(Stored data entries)
::::::

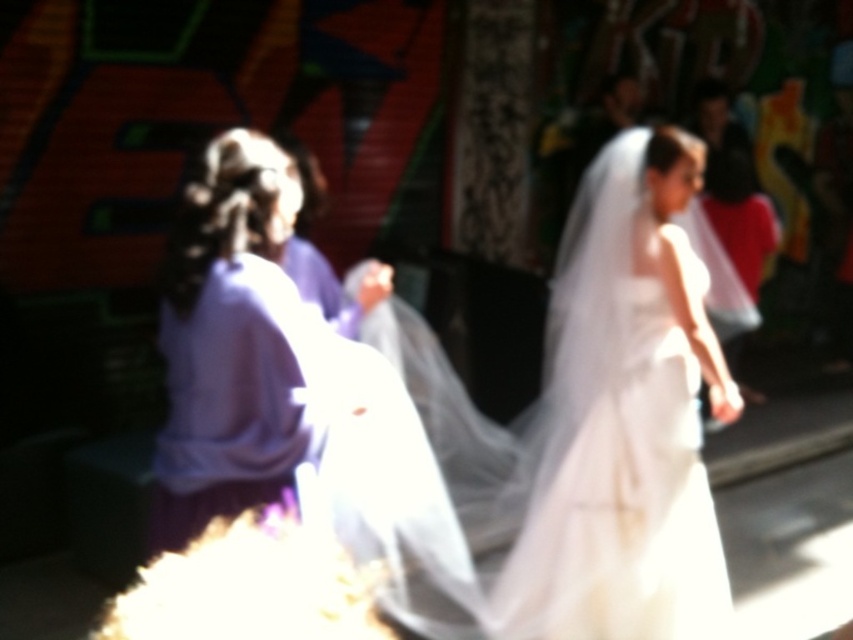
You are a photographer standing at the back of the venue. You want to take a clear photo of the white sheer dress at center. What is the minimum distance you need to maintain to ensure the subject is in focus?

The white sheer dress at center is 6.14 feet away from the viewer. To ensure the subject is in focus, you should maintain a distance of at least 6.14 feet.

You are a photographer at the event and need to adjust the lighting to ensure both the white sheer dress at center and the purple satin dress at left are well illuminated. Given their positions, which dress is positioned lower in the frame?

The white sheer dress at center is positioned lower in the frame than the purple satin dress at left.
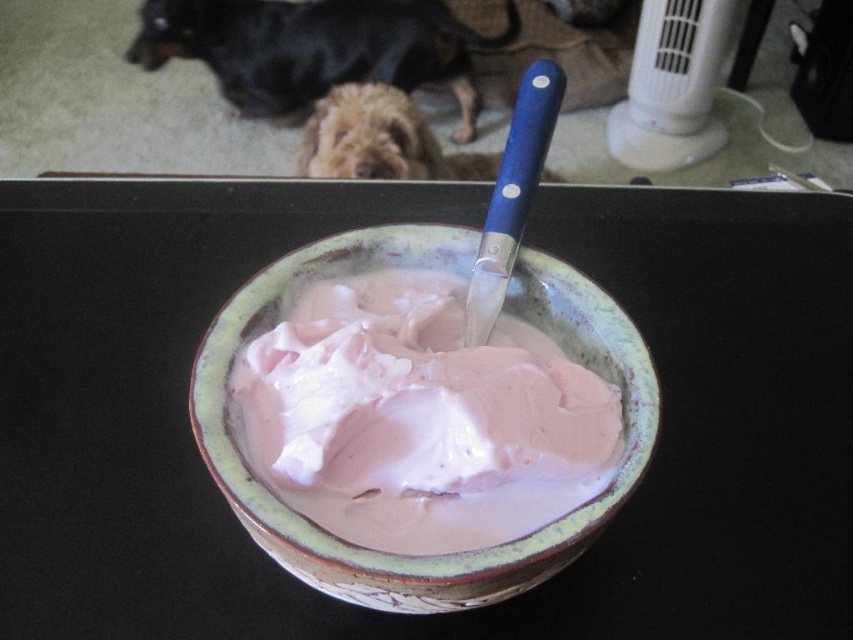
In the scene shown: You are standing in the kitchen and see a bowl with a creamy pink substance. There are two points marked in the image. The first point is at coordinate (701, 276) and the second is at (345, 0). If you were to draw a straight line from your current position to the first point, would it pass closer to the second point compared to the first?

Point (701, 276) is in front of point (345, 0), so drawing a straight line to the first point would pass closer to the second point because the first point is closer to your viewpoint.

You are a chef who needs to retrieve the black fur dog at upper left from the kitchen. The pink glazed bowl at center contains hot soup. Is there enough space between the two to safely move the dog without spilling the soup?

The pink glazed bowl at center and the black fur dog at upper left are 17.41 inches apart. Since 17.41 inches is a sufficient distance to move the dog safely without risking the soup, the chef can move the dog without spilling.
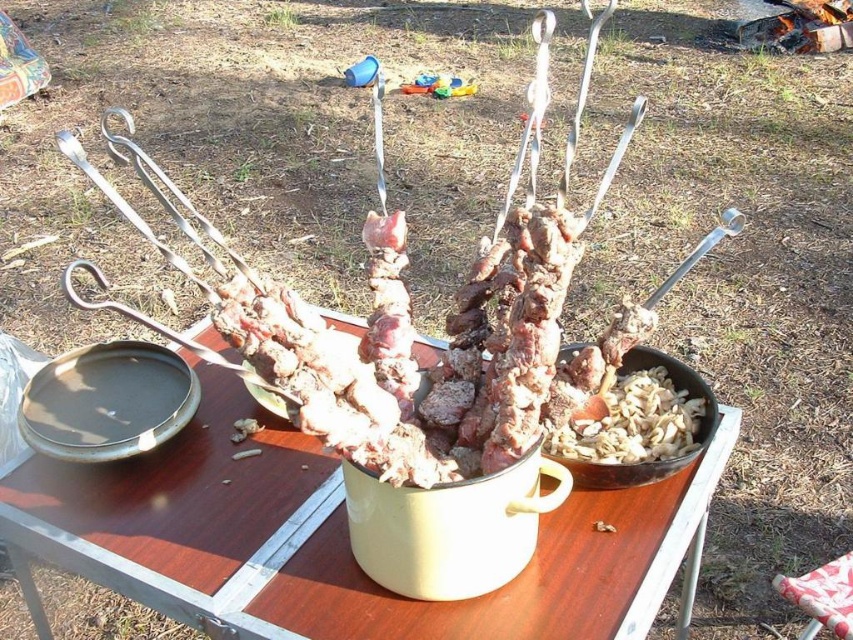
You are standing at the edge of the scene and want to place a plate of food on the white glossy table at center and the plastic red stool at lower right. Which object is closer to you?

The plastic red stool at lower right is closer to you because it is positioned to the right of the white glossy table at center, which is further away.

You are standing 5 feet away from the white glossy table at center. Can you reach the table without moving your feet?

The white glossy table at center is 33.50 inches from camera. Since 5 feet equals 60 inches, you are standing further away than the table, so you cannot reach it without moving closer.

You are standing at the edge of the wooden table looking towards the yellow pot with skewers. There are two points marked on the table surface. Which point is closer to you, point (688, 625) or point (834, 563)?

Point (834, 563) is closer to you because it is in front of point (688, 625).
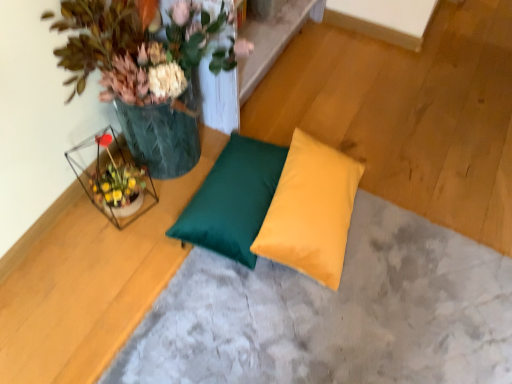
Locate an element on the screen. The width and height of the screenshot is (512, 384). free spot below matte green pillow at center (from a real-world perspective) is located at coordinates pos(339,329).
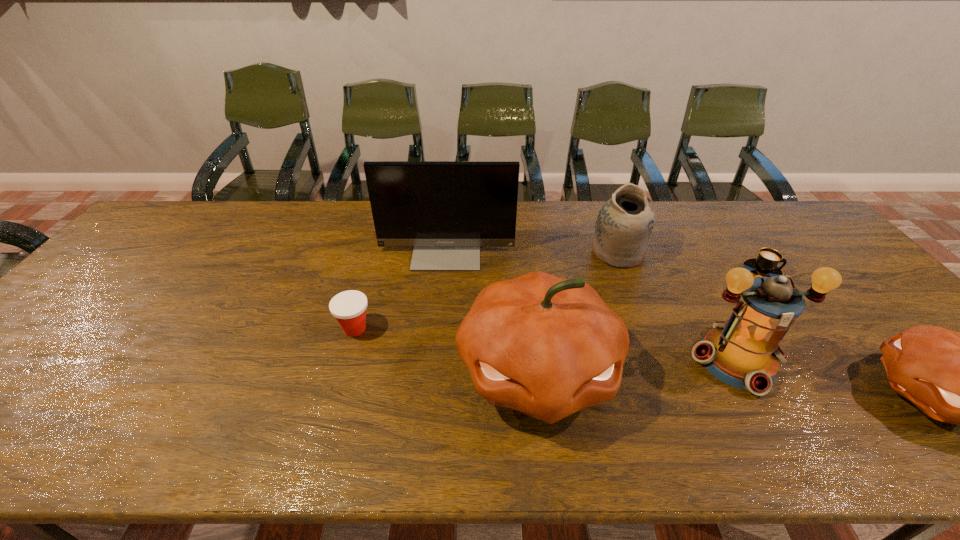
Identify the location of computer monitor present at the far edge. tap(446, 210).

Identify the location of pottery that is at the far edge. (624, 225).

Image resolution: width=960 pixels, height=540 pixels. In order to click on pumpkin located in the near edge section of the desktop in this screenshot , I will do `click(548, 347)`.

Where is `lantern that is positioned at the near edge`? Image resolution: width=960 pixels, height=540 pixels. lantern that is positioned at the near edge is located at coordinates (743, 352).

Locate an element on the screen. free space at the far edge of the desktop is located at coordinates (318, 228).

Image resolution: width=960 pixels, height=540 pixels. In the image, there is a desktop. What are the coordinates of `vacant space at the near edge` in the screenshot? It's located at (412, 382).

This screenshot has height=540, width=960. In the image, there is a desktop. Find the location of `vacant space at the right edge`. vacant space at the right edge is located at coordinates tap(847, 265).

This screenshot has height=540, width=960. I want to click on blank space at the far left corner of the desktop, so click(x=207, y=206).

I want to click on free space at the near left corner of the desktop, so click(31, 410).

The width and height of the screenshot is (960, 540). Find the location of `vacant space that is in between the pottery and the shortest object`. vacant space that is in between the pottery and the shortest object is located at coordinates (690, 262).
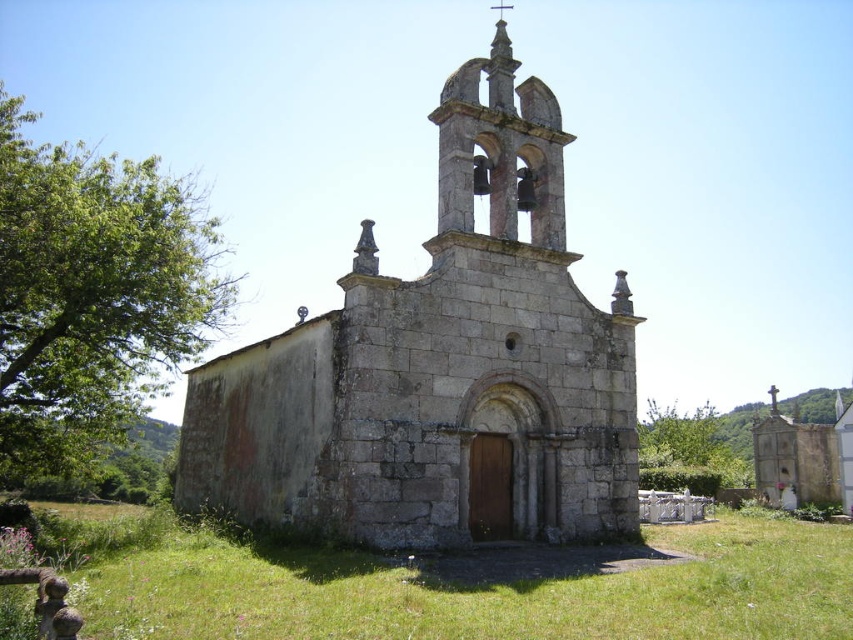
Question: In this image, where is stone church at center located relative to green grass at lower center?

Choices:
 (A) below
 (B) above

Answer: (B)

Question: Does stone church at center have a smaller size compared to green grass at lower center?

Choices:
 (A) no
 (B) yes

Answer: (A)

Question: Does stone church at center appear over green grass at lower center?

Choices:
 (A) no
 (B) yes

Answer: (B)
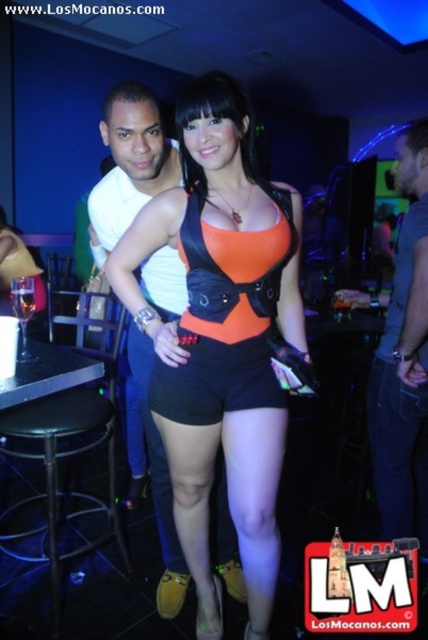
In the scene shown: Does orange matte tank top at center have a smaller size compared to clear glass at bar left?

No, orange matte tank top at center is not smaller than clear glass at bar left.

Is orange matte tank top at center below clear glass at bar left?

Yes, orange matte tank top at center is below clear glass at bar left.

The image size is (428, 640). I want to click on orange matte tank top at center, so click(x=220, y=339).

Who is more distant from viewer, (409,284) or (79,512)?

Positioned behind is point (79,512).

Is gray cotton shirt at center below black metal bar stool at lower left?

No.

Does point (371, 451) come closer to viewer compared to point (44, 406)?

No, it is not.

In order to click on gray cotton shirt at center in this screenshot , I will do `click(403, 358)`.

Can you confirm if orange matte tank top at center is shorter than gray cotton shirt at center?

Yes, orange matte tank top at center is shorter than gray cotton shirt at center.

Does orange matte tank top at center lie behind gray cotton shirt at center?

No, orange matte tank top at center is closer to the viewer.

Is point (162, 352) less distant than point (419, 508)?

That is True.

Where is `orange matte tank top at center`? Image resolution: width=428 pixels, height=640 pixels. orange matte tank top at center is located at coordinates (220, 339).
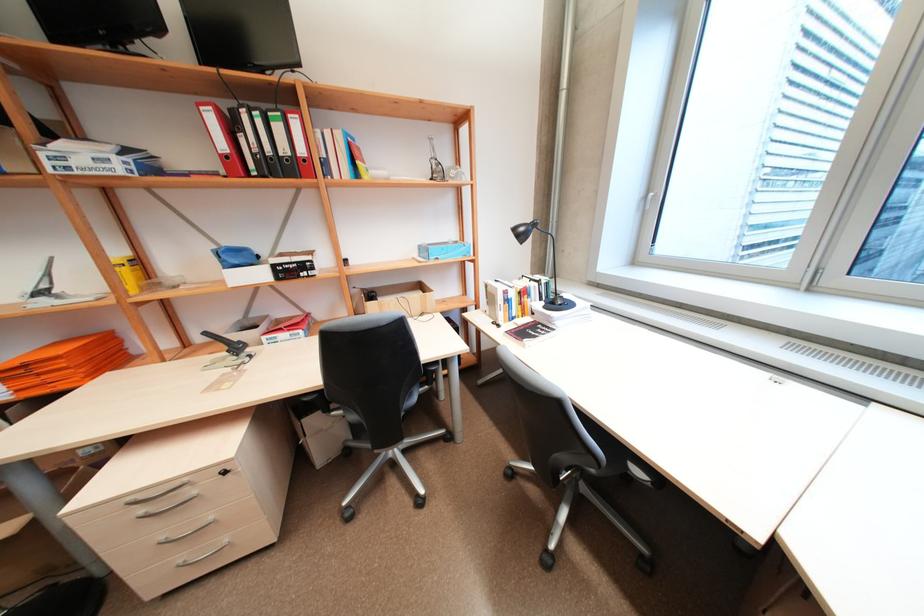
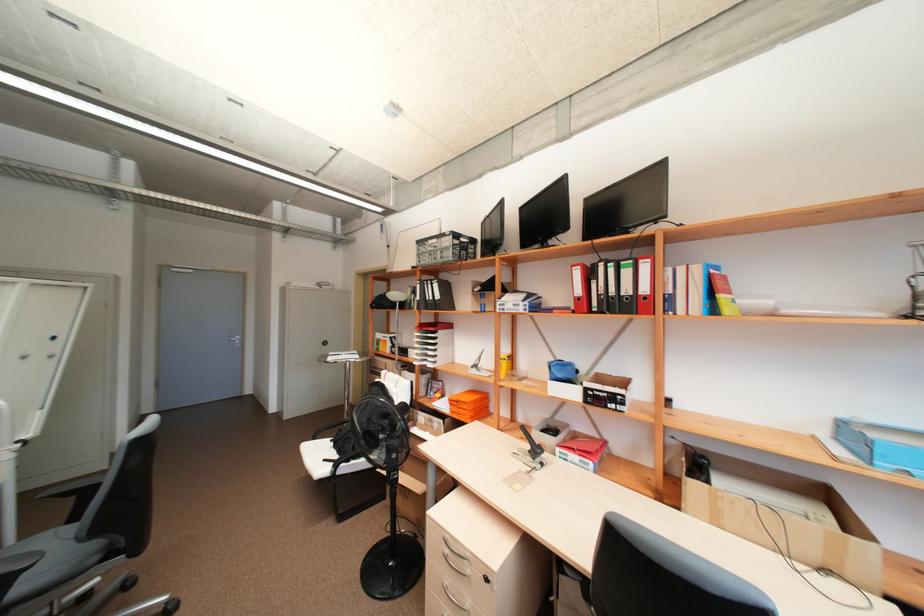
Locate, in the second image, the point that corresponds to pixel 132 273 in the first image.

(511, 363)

::::::

> **Problem details**
Copy every one of the records above word for word, leaving out the pictures.

> **Finished answer**
You are a photographer standing at the back of the venue. You want to take a clear photo of the white sheer dress at center. What is the minimum distance you need to maintain to ensure the subject is in focus?

The white sheer dress at center is 6.14 feet away from the viewer. To ensure the subject is in focus, you should maintain a distance of at least 6.14 feet.

You are a photographer at the event and need to adjust the lighting to ensure both the white sheer dress at center and the purple satin dress at left are well illuminated. Given their positions, which dress is positioned lower in the frame?

The white sheer dress at center is positioned lower in the frame than the purple satin dress at left.
In the scene shown: You are standing in the kitchen and see a bowl with a creamy pink substance. There are two points marked in the image. The first point is at coordinate (701, 276) and the second is at (345, 0). If you were to draw a straight line from your current position to the first point, would it pass closer to the second point compared to the first?

Point (701, 276) is in front of point (345, 0), so drawing a straight line to the first point would pass closer to the second point because the first point is closer to your viewpoint.

You are a chef who needs to retrieve the black fur dog at upper left from the kitchen. The pink glazed bowl at center contains hot soup. Is there enough space between the two to safely move the dog without spilling the soup?

The pink glazed bowl at center and the black fur dog at upper left are 17.41 inches apart. Since 17.41 inches is a sufficient distance to move the dog safely without risking the soup, the chef can move the dog without spilling.
You are standing at the edge of the scene and want to place a plate of food on the white glossy table at center and the plastic red stool at lower right. Which object is closer to you?

The plastic red stool at lower right is closer to you because it is positioned to the right of the white glossy table at center, which is further away.

You are standing 5 feet away from the white glossy table at center. Can you reach the table without moving your feet?

The white glossy table at center is 33.50 inches from camera. Since 5 feet equals 60 inches, you are standing further away than the table, so you cannot reach it without moving closer.

You are standing at the edge of the wooden table looking towards the yellow pot with skewers. There are two points marked on the table surface. Which point is closer to you, point (688, 625) or point (834, 563)?

Point (834, 563) is closer to you because it is in front of point (688, 625).
Locate an element on the screen. The width and height of the screenshot is (512, 384). free spot below matte green pillow at center (from a real-world perspective) is located at coordinates pos(339,329).
Identify the location of computer monitor present at the far edge. tap(446, 210).

Identify the location of pottery that is at the far edge. (624, 225).

Image resolution: width=960 pixels, height=540 pixels. In order to click on pumpkin located in the near edge section of the desktop in this screenshot , I will do `click(548, 347)`.

Where is `lantern that is positioned at the near edge`? Image resolution: width=960 pixels, height=540 pixels. lantern that is positioned at the near edge is located at coordinates (743, 352).

Locate an element on the screen. free space at the far edge of the desktop is located at coordinates (318, 228).

Image resolution: width=960 pixels, height=540 pixels. In the image, there is a desktop. What are the coordinates of `vacant space at the near edge` in the screenshot? It's located at (412, 382).

This screenshot has height=540, width=960. In the image, there is a desktop. Find the location of `vacant space at the right edge`. vacant space at the right edge is located at coordinates tap(847, 265).

This screenshot has height=540, width=960. I want to click on blank space at the far left corner of the desktop, so click(x=207, y=206).

I want to click on free space at the near left corner of the desktop, so click(31, 410).

The width and height of the screenshot is (960, 540). Find the location of `vacant space that is in between the pottery and the shortest object`. vacant space that is in between the pottery and the shortest object is located at coordinates (690, 262).
Question: In this image, where is stone church at center located relative to green grass at lower center?

Choices:
 (A) below
 (B) above

Answer: (B)

Question: Does stone church at center have a smaller size compared to green grass at lower center?

Choices:
 (A) no
 (B) yes

Answer: (A)

Question: Does stone church at center appear over green grass at lower center?

Choices:
 (A) no
 (B) yes

Answer: (B)
In the scene shown: Does orange matte tank top at center have a smaller size compared to clear glass at bar left?

No, orange matte tank top at center is not smaller than clear glass at bar left.

Is orange matte tank top at center below clear glass at bar left?

Yes, orange matte tank top at center is below clear glass at bar left.

The image size is (428, 640). I want to click on orange matte tank top at center, so click(x=220, y=339).

Who is more distant from viewer, (409,284) or (79,512)?

Positioned behind is point (79,512).

Is gray cotton shirt at center below black metal bar stool at lower left?

No.

Does point (371, 451) come closer to viewer compared to point (44, 406)?

No, it is not.

In order to click on gray cotton shirt at center in this screenshot , I will do `click(403, 358)`.

Can you confirm if orange matte tank top at center is shorter than gray cotton shirt at center?

Yes, orange matte tank top at center is shorter than gray cotton shirt at center.

Does orange matte tank top at center lie behind gray cotton shirt at center?

No, orange matte tank top at center is closer to the viewer.

Is point (162, 352) less distant than point (419, 508)?

That is True.

Where is `orange matte tank top at center`? Image resolution: width=428 pixels, height=640 pixels. orange matte tank top at center is located at coordinates (220, 339).
Locate, in the second image, the point that corresponds to pixel 132 273 in the first image.

(511, 363)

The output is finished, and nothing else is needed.